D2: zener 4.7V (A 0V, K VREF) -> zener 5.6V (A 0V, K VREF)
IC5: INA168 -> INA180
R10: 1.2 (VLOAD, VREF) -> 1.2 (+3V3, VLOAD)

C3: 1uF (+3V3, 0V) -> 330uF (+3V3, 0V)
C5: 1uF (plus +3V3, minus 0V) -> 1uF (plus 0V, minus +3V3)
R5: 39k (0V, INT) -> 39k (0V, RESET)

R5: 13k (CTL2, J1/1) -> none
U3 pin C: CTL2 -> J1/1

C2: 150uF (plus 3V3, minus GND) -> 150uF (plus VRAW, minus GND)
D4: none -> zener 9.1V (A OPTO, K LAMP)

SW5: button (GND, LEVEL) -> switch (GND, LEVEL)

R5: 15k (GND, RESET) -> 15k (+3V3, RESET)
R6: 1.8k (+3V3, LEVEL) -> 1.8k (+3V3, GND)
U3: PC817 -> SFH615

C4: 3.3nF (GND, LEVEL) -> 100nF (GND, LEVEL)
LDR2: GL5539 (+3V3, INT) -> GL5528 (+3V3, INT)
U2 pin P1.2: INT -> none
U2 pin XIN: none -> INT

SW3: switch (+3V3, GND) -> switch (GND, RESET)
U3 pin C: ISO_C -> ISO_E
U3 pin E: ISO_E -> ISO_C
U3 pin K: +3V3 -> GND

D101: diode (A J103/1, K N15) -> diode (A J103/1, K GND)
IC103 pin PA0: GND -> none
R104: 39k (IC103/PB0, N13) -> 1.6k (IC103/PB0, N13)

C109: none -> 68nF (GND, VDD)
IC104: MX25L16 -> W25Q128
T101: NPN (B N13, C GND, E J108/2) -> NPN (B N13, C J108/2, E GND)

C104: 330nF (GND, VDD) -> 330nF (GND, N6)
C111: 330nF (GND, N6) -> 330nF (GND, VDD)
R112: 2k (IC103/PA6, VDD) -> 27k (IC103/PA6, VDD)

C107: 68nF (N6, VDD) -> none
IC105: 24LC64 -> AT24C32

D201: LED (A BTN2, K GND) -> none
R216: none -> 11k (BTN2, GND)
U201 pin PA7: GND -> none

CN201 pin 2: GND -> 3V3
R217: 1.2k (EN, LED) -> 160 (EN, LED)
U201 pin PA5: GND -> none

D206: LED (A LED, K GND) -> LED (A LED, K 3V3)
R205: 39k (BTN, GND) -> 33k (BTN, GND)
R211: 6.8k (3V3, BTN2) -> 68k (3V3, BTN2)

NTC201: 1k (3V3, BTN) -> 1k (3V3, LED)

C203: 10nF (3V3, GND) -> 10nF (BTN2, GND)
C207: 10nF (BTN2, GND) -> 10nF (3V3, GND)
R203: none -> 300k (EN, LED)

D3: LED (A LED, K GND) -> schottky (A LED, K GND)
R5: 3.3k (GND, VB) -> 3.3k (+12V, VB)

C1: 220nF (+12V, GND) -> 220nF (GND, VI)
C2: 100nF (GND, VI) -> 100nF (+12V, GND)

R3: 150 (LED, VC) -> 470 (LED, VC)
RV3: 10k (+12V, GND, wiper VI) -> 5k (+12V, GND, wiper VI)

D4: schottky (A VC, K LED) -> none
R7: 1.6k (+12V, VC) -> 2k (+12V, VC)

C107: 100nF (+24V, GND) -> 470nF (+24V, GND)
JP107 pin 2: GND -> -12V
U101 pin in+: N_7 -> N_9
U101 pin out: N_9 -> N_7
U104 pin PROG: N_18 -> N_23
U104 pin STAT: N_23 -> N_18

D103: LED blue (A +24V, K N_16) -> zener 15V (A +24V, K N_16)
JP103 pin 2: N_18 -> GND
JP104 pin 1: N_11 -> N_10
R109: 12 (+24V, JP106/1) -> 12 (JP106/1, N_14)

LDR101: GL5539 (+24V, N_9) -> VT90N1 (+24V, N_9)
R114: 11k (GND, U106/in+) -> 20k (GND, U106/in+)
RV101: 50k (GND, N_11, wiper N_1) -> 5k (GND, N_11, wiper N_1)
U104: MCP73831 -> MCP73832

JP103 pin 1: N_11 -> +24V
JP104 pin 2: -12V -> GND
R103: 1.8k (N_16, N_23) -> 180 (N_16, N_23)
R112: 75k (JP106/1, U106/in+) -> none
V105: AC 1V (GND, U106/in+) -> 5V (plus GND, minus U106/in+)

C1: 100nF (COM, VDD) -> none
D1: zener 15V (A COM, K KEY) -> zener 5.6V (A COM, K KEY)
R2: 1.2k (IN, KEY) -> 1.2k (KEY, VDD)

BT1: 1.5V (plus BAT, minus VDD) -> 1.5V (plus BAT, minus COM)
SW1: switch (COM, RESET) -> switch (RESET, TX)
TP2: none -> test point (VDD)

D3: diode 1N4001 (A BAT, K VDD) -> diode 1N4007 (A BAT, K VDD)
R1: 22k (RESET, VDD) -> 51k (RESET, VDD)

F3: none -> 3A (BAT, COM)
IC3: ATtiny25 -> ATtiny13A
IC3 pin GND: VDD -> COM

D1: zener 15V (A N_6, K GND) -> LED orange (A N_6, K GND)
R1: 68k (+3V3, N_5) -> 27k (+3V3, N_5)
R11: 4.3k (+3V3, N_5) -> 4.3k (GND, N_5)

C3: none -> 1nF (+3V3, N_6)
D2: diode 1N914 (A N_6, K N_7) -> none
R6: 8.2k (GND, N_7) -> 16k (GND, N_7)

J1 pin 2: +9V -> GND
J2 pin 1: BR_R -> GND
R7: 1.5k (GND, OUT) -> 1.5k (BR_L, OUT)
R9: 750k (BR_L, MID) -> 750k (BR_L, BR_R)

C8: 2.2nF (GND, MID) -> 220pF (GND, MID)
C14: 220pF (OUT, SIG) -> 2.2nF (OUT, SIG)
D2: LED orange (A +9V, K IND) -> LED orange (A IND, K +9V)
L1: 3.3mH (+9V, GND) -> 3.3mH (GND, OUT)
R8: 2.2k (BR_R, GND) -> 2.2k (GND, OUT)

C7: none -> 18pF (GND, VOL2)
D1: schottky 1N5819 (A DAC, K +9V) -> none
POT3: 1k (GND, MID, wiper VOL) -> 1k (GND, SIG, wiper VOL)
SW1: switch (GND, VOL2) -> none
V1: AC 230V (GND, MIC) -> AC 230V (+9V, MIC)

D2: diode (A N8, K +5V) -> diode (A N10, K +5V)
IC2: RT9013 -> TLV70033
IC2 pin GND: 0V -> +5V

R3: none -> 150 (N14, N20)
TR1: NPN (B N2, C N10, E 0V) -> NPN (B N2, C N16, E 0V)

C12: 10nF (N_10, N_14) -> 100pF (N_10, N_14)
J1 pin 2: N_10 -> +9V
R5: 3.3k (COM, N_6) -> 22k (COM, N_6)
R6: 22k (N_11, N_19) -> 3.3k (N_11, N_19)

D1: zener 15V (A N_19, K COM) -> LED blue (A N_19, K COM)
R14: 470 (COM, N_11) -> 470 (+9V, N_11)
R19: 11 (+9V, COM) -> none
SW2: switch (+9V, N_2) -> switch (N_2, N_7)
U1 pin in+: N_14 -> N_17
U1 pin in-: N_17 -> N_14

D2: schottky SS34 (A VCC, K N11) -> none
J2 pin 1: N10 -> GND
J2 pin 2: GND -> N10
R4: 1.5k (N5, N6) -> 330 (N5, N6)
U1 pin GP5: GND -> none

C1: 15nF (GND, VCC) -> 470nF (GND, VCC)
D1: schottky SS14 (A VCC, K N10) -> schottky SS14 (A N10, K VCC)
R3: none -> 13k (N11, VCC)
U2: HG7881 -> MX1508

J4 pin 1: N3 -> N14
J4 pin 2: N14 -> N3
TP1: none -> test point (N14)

-- YOUR GOAL --
Please give back all of the records exactly as written.

-- EXPECTED OUTPUT --
D2: zener 4.7V (A 0V, K VREF) -> zener 5.6V (A 0V, K VREF)
IC5: INA168 -> INA180
R10: 1.2 (VLOAD, VREF) -> 1.2 (+3V3, VLOAD)

C3: 1uF (+3V3, 0V) -> 330uF (+3V3, 0V)
C5: 1uF (plus +3V3, minus 0V) -> 1uF (plus 0V, minus +3V3)
R5: 39k (0V, INT) -> 39k (0V, RESET)

R5: 13k (CTL2, J1/1) -> none
U3 pin C: CTL2 -> J1/1

C2: 150uF (plus 3V3, minus GND) -> 150uF (plus VRAW, minus GND)
D4: none -> zener 9.1V (A OPTO, K LAMP)

SW5: button (GND, LEVEL) -> switch (GND, LEVEL)

R5: 15k (GND, RESET) -> 15k (+3V3, RESET)
R6: 1.8k (+3V3, LEVEL) -> 1.8k (+3V3, GND)
U3: PC817 -> SFH615

C4: 3.3nF (GND, LEVEL) -> 100nF (GND, LEVEL)
LDR2: GL5539 (+3V3, INT) -> GL5528 (+3V3, INT)
U2 pin P1.2: INT -> none
U2 pin XIN: none -> INT

SW3: switch (+3V3, GND) -> switch (GND, RESET)
U3 pin C: ISO_C -> ISO_E
U3 pin E: ISO_E -> ISO_C
U3 pin K: +3V3 -> GND

D101: diode (A J103/1, K N15) -> diode (A J103/1, K GND)
IC103 pin PA0: GND -> none
R104: 39k (IC103/PB0, N13) -> 1.6k (IC103/PB0, N13)

C109: none -> 68nF (GND, VDD)
IC104: MX25L16 -> W25Q128
T101: NPN (B N13, C GND, E J108/2) -> NPN (B N13, C J108/2, E GND)

C104: 330nF (GND, VDD) -> 330nF (GND, N6)
C111: 330nF (GND, N6) -> 330nF (GND, VDD)
R112: 2k (IC103/PA6, VDD) -> 27k (IC103/PA6, VDD)

C107: 68nF (N6, VDD) -> none
IC105: 24LC64 -> AT24C32

D201: LED (A BTN2, K GND) -> none
R216: none -> 11k (BTN2, GND)
U201 pin PA7: GND -> none

CN201 pin 2: GND -> 3V3
R217: 1.2k (EN, LED) -> 160 (EN, LED)
U201 pin PA5: GND -> none

D206: LED (A LED, K GND) -> LED (A LED, K 3V3)
R205: 39k (BTN, GND) -> 33k (BTN, GND)
R211: 6.8k (3V3, BTN2) -> 68k (3V3, BTN2)

NTC201: 1k (3V3, BTN) -> 1k (3V3, LED)

C203: 10nF (3V3, GND) -> 10nF (BTN2, GND)
C207: 10nF (BTN2, GND) -> 10nF (3V3, GND)
R203: none -> 300k (EN, LED)

D3: LED (A LED, K GND) -> schottky (A LED, K GND)
R5: 3.3k (GND, VB) -> 3.3k (+12V, VB)

C1: 220nF (+12V, GND) -> 220nF (GND, VI)
C2: 100nF (GND, VI) -> 100nF (+12V, GND)

R3: 150 (LED, VC) -> 470 (LED, VC)
RV3: 10k (+12V, GND, wiper VI) -> 5k (+12V, GND, wiper VI)

D4: schottky (A VC, K LED) -> none
R7: 1.6k (+12V, VC) -> 2k (+12V, VC)

C107: 100nF (+24V, GND) -> 470nF (+24V, GND)
JP107 pin 2: GND -> -12V
U101 pin in+: N_7 -> N_9
U101 pin out: N_9 -> N_7
U104 pin PROG: N_18 -> N_23
U104 pin STAT: N_23 -> N_18

D103: LED blue (A +24V, K N_16) -> zener 15V (A +24V, K N_16)
JP103 pin 2: N_18 -> GND
JP104 pin 1: N_11 -> N_10
R109: 12 (+24V, JP106/1) -> 12 (JP106/1, N_14)

LDR101: GL5539 (+24V, N_9) -> VT90N1 (+24V, N_9)
R114: 11k (GND, U106/in+) -> 20k (GND, U106/in+)
RV101: 50k (GND, N_11, wiper N_1) -> 5k (GND, N_11, wiper N_1)
U104: MCP73831 -> MCP73832

JP103 pin 1: N_11 -> +24V
JP104 pin 2: -12V -> GND
R103: 1.8k (N_16, N_23) -> 180 (N_16, N_23)
R112: 75k (JP106/1, U106/in+) -> none
V105: AC 1V (GND, U106/in+) -> 5V (plus GND, minus U106/in+)

C1: 100nF (COM, VDD) -> none
D1: zener 15V (A COM, K KEY) -> zener 5.6V (A COM, K KEY)
R2: 1.2k (IN, KEY) -> 1.2k (KEY, VDD)

BT1: 1.5V (plus BAT, minus VDD) -> 1.5V (plus BAT, minus COM)
SW1: switch (COM, RESET) -> switch (RESET, TX)
TP2: none -> test point (VDD)

D3: diode 1N4001 (A BAT, K VDD) -> diode 1N4007 (A BAT, K VDD)
R1: 22k (RESET, VDD) -> 51k (RESET, VDD)

F3: none -> 3A (BAT, COM)
IC3: ATtiny25 -> ATtiny13A
IC3 pin GND: VDD -> COM

D1: zener 15V (A N_6, K GND) -> LED orange (A N_6, K GND)
R1: 68k (+3V3, N_5) -> 27k (+3V3, N_5)
R11: 4.3k (+3V3, N_5) -> 4.3k (GND, N_5)

C3: none -> 1nF (+3V3, N_6)
D2: diode 1N914 (A N_6, K N_7) -> none
R6: 8.2k (GND, N_7) -> 16k (GND, N_7)

J1 pin 2: +9V -> GND
J2 pin 1: BR_R -> GND
R7: 1.5k (GND, OUT) -> 1.5k (BR_L, OUT)
R9: 750k (BR_L, MID) -> 750k (BR_L, BR_R)

C8: 2.2nF (GND, MID) -> 220pF (GND, MID)
C14: 220pF (OUT, SIG) -> 2.2nF (OUT, SIG)
D2: LED orange (A +9V, K IND) -> LED orange (A IND, K +9V)
L1: 3.3mH (+9V, GND) -> 3.3mH (GND, OUT)
R8: 2.2k (BR_R, GND) -> 2.2k (GND, OUT)

C7: none -> 18pF (GND, VOL2)
D1: schottky 1N5819 (A DAC, K +9V) -> none
POT3: 1k (GND, MID, wiper VOL) -> 1k (GND, SIG, wiper VOL)
SW1: switch (GND, VOL2) -> none
V1: AC 230V (GND, MIC) -> AC 230V (+9V, MIC)

D2: diode (A N8, K +5V) -> diode (A N10, K +5V)
IC2: RT9013 -> TLV70033
IC2 pin GND: 0V -> +5V

R3: none -> 150 (N14, N20)
TR1: NPN (B N2, C N10, E 0V) -> NPN (B N2, C N16, E 0V)

C12: 10nF (N_10, N_14) -> 100pF (N_10, N_14)
J1 pin 2: N_10 -> +9V
R5: 3.3k (COM, N_6) -> 22k (COM, N_6)
R6: 22k (N_11, N_19) -> 3.3k (N_11, N_19)

D1: zener 15V (A N_19, K COM) -> LED blue (A N_19, K COM)
R14: 470 (COM, N_11) -> 470 (+9V, N_11)
R19: 11 (+9V, COM) -> none
SW2: switch (+9V, N_2) -> switch (N_2, N_7)
U1 pin in+: N_14 -> N_17
U1 pin in-: N_17 -> N_14

D2: schottky SS34 (A VCC, K N11) -> none
J2 pin 1: N10 -> GND
J2 pin 2: GND -> N10
R4: 1.5k (N5, N6) -> 330 (N5, N6)
U1 pin GP5: GND -> none

C1: 15nF (GND, VCC) -> 470nF (GND, VCC)
D1: schottky SS14 (A VCC, K N10) -> schottky SS14 (A N10, K VCC)
R3: none -> 13k (N11, VCC)
U2: HG7881 -> MX1508

J4 pin 1: N3 -> N14
J4 pin 2: N14 -> N3
TP1: none -> test point (N14)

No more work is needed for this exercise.